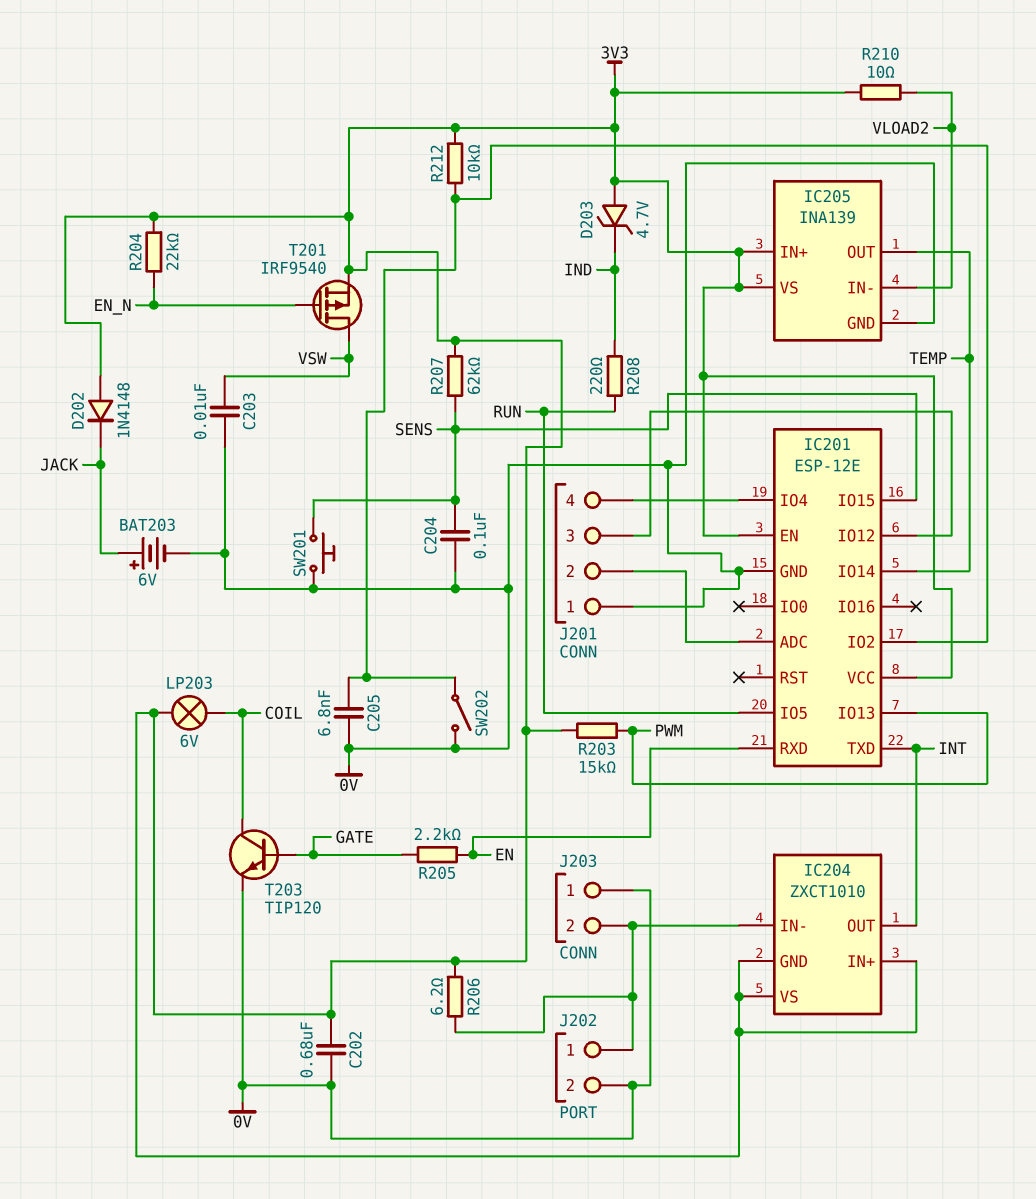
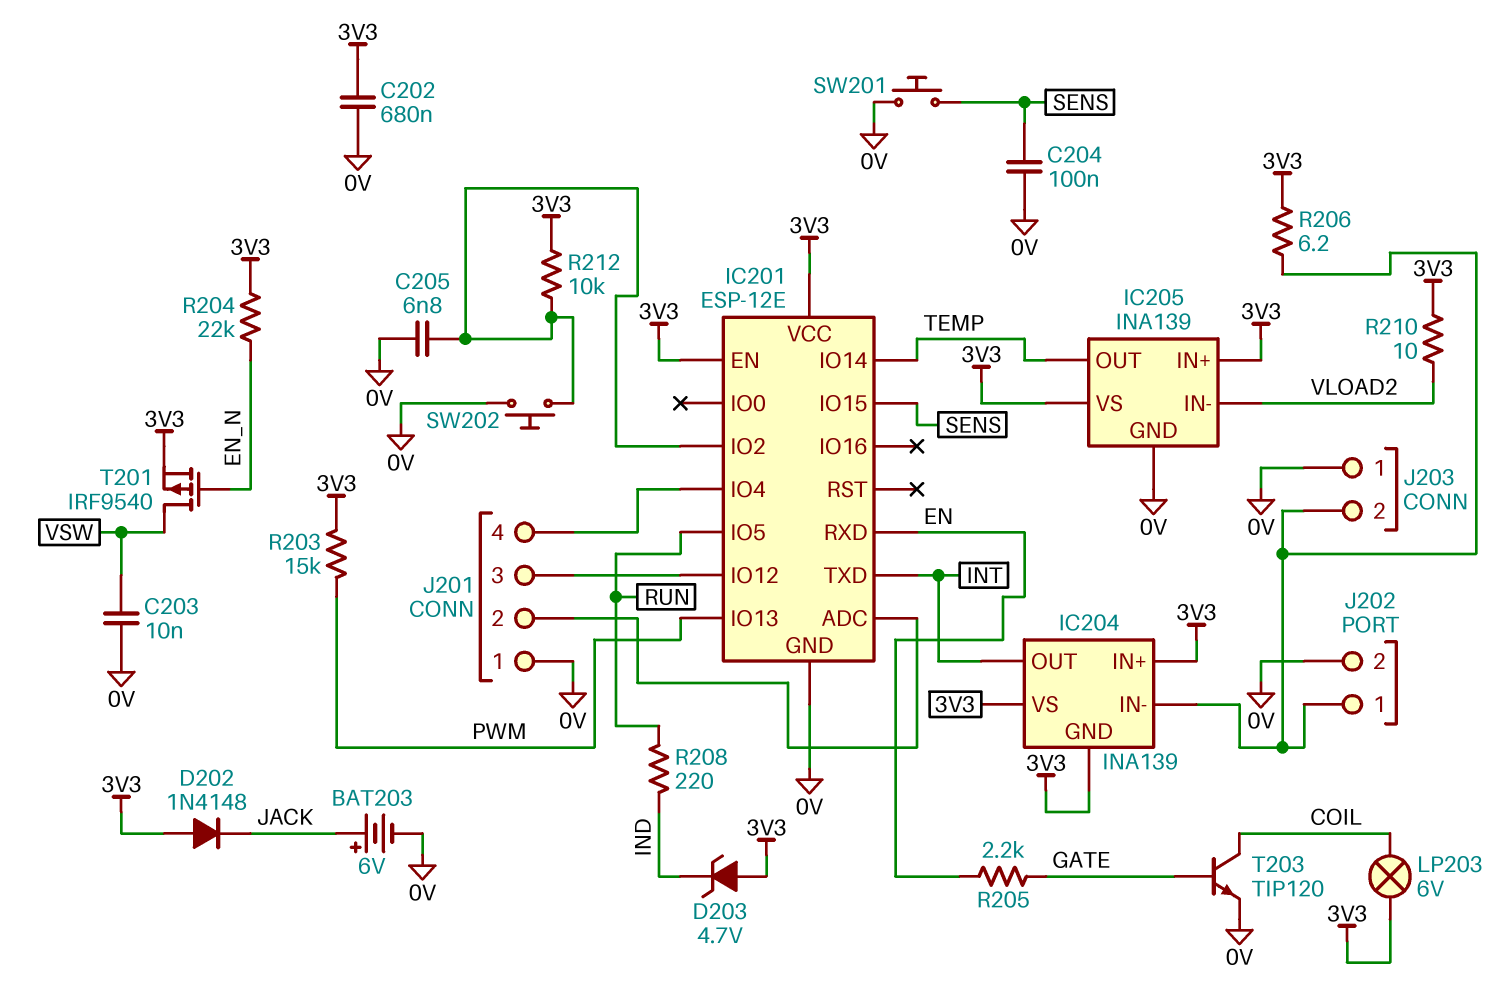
IC204: ZXCT1010 -> INA139
R207: 62k (3V3, SENS) -> none
SW202: switch (0V, IC201/IO2) -> button (0V, IC201/IO2)

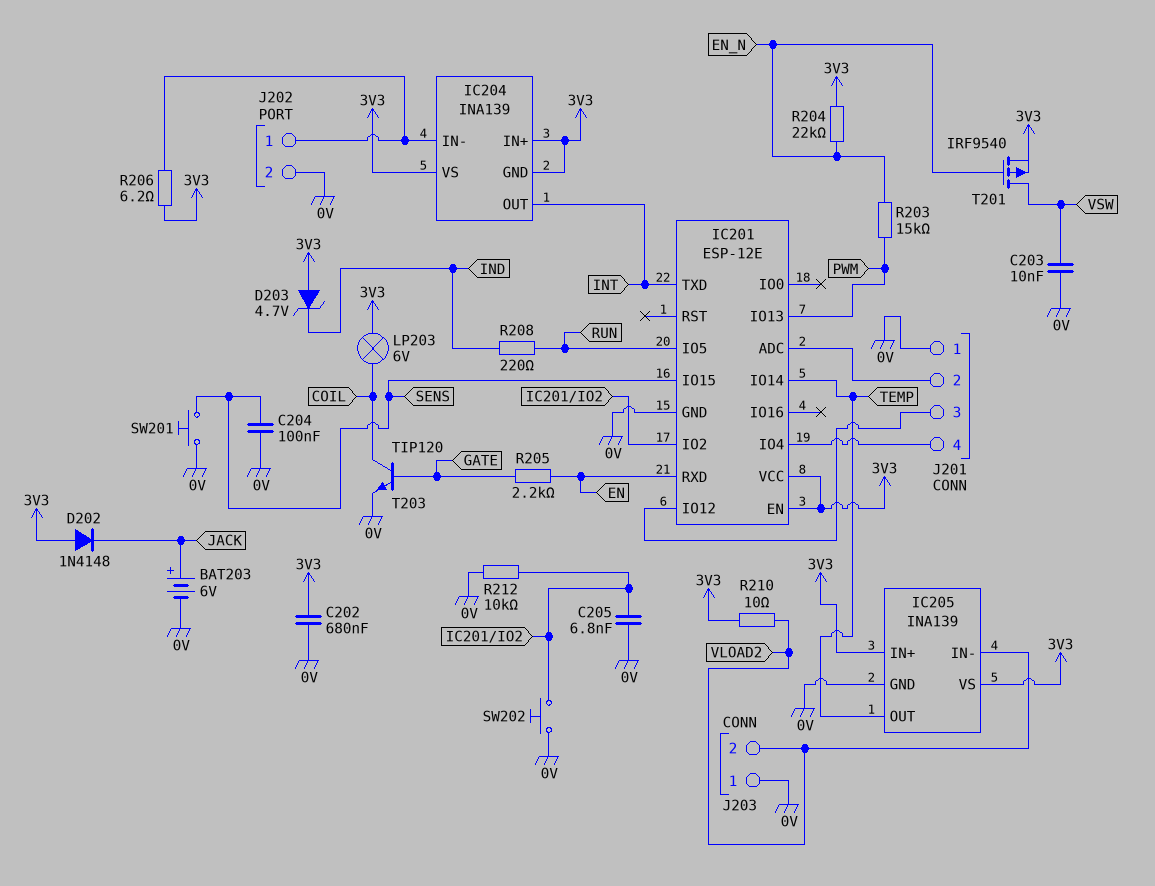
J203 pin 2: IC204/IN- -> VLOAD2
R203: 15k (3V3, PWM) -> 15k (EN_N, PWM)
R212: 10k (3V3, IC201/IO2) -> 10k (0V, IC201/IO2)

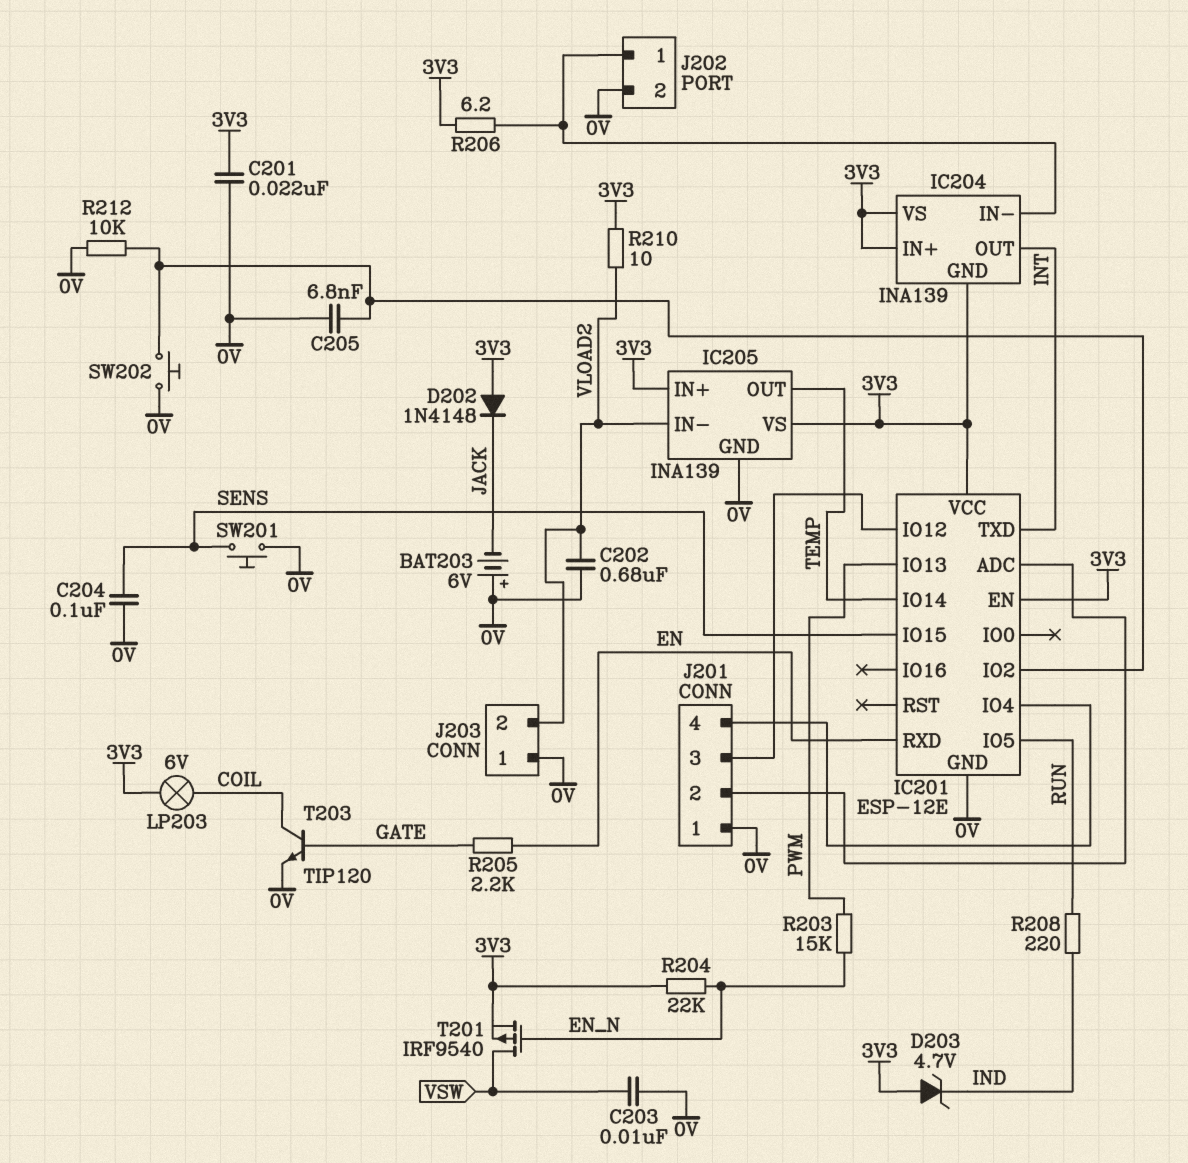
BAT203: 6V (plus JACK, minus 0V) -> 6V (plus 0V, minus JACK)
C201: none -> 22nF (0V, 3V3)
C202: 680nF (0V, 3V3) -> 680nF (0V, VLOAD2)

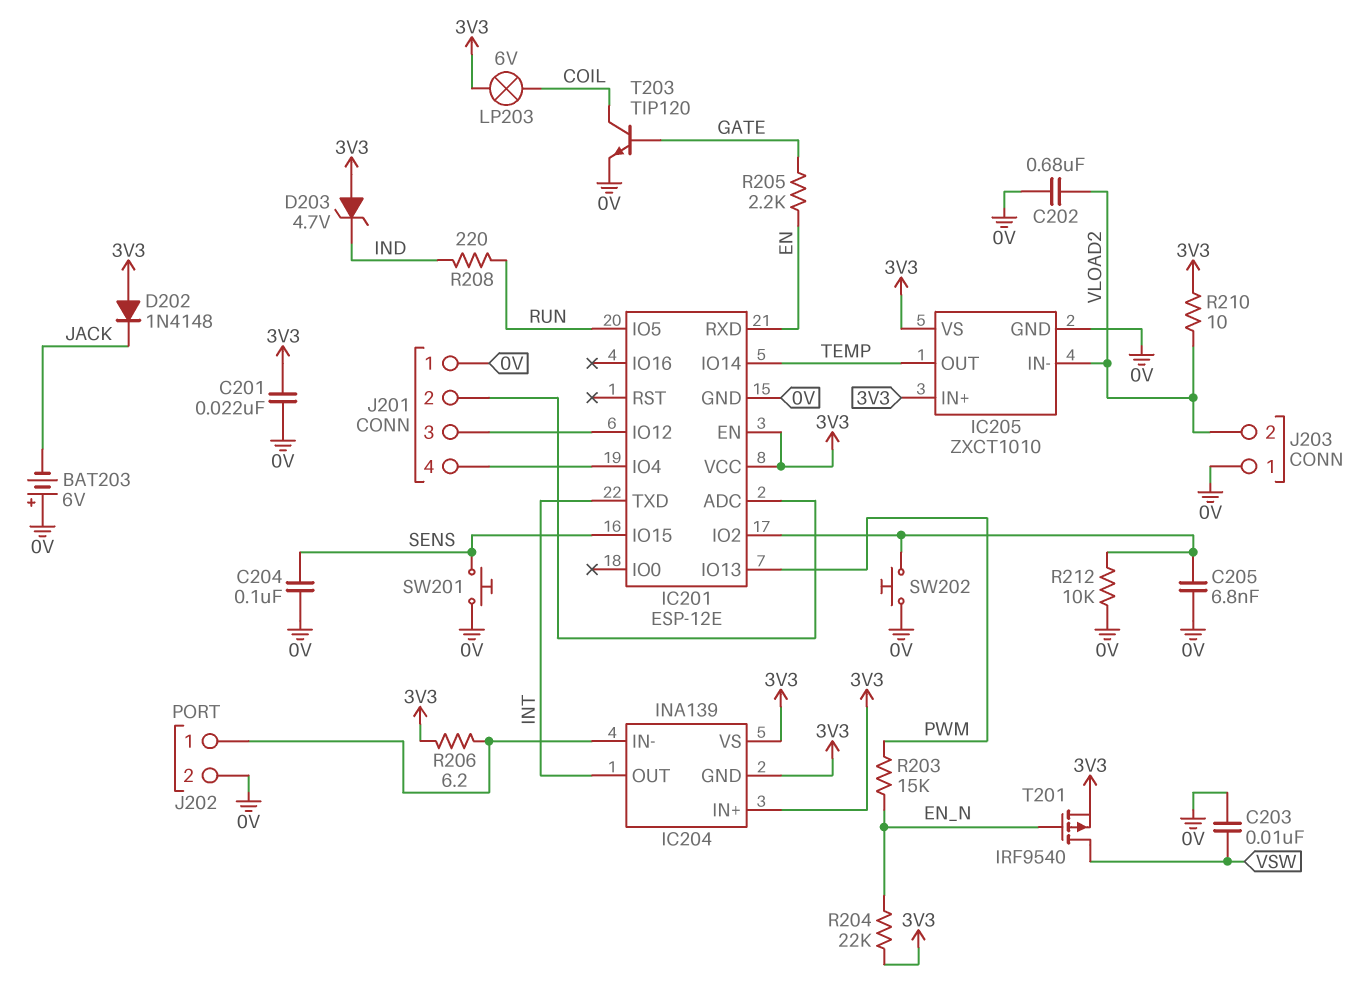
IC205: INA139 -> ZXCT1010

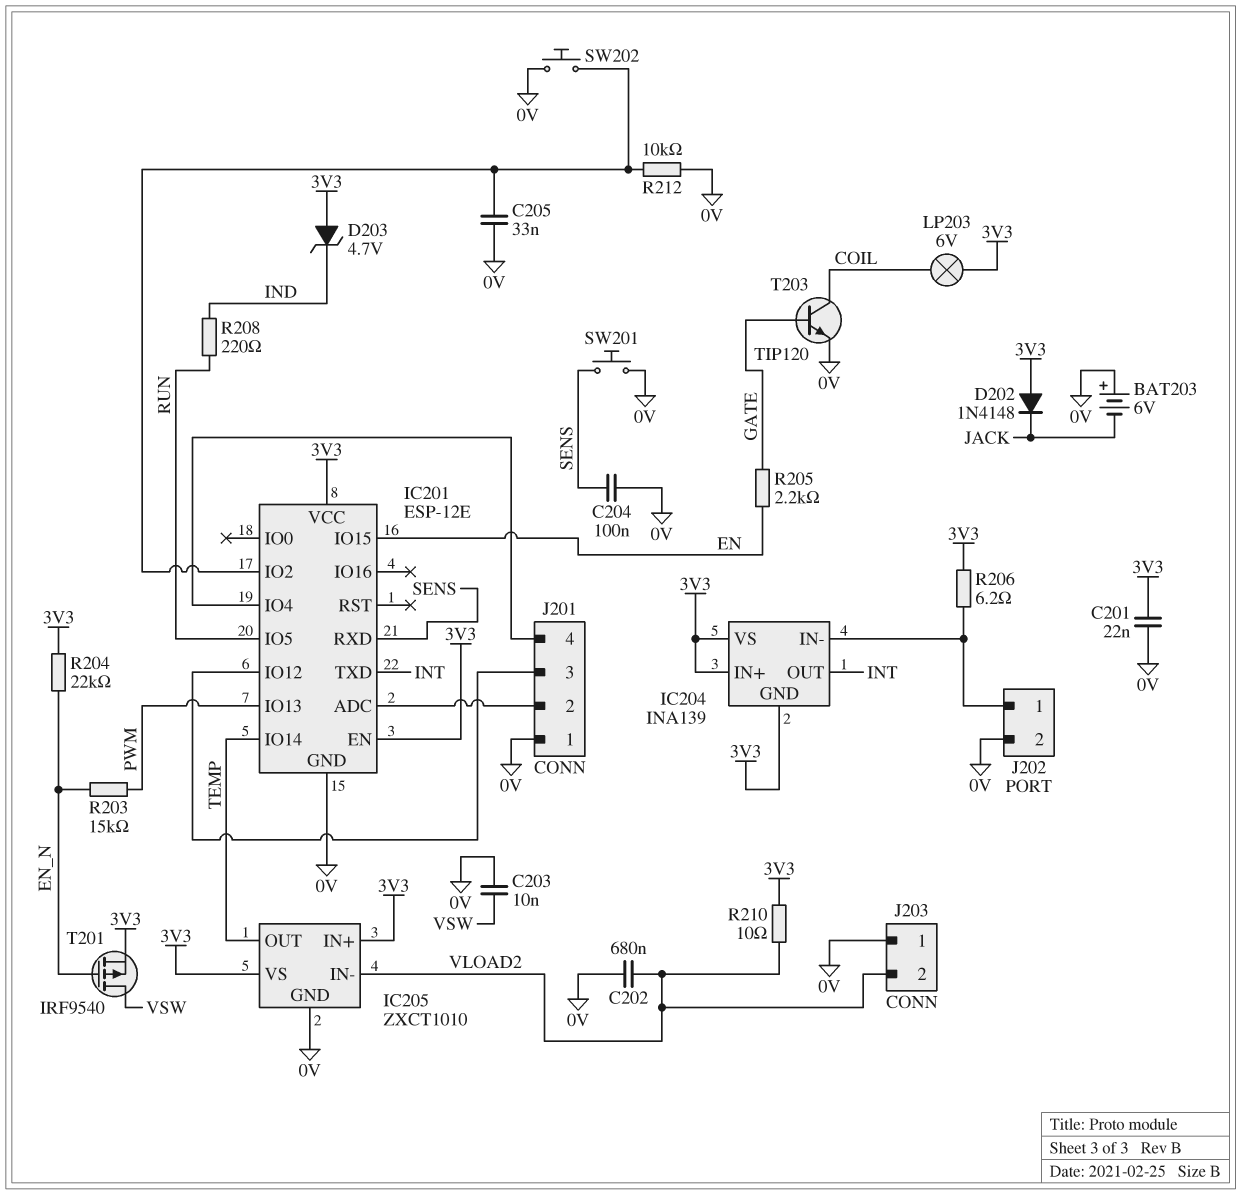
C205: 6.8nF (0V, IC201/IO2) -> 33nF (0V, IC201/IO2)
IC201 pin IO15: SENS -> EN
IC201 pin RXD: EN -> SENS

---

Once the pictures are set aside, give the rest of the material again unchanged.

## The answer
IC204: ZXCT1010 -> INA139
R207: 62k (3V3, SENS) -> none
SW202: switch (0V, IC201/IO2) -> button (0V, IC201/IO2)

J203 pin 2: IC204/IN- -> VLOAD2
R203: 15k (3V3, PWM) -> 15k (EN_N, PWM)
R212: 10k (3V3, IC201/IO2) -> 10k (0V, IC201/IO2)

BAT203: 6V (plus JACK, minus 0V) -> 6V (plus 0V, minus JACK)
C201: none -> 22nF (0V, 3V3)
C202: 680nF (0V, 3V3) -> 680nF (0V, VLOAD2)

IC205: INA139 -> ZXCT1010

C205: 6.8nF (0V, IC201/IO2) -> 33nF (0V, IC201/IO2)
IC201 pin IO15: SENS -> EN
IC201 pin RXD: EN -> SENS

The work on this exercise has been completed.